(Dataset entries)
━━━━━━

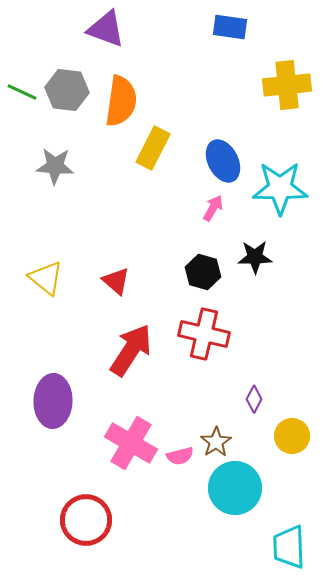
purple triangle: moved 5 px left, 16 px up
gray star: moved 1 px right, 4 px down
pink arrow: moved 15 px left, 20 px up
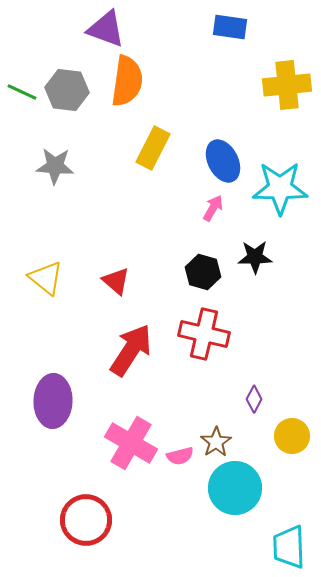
orange semicircle: moved 6 px right, 20 px up
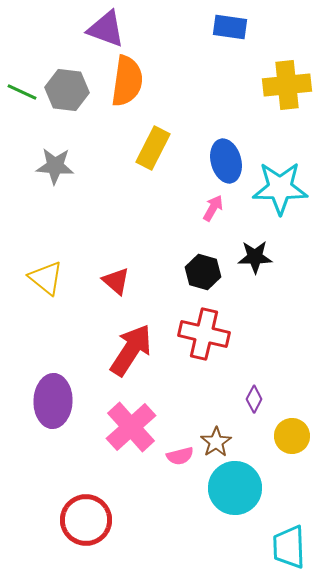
blue ellipse: moved 3 px right; rotated 12 degrees clockwise
pink cross: moved 16 px up; rotated 18 degrees clockwise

━━━━━━

#### WRITTEN PROBLEM:
Count the lines in the records above that contain the string "left", matching case exactly. Give only the number.

#### CORRECT OUTPUT:
2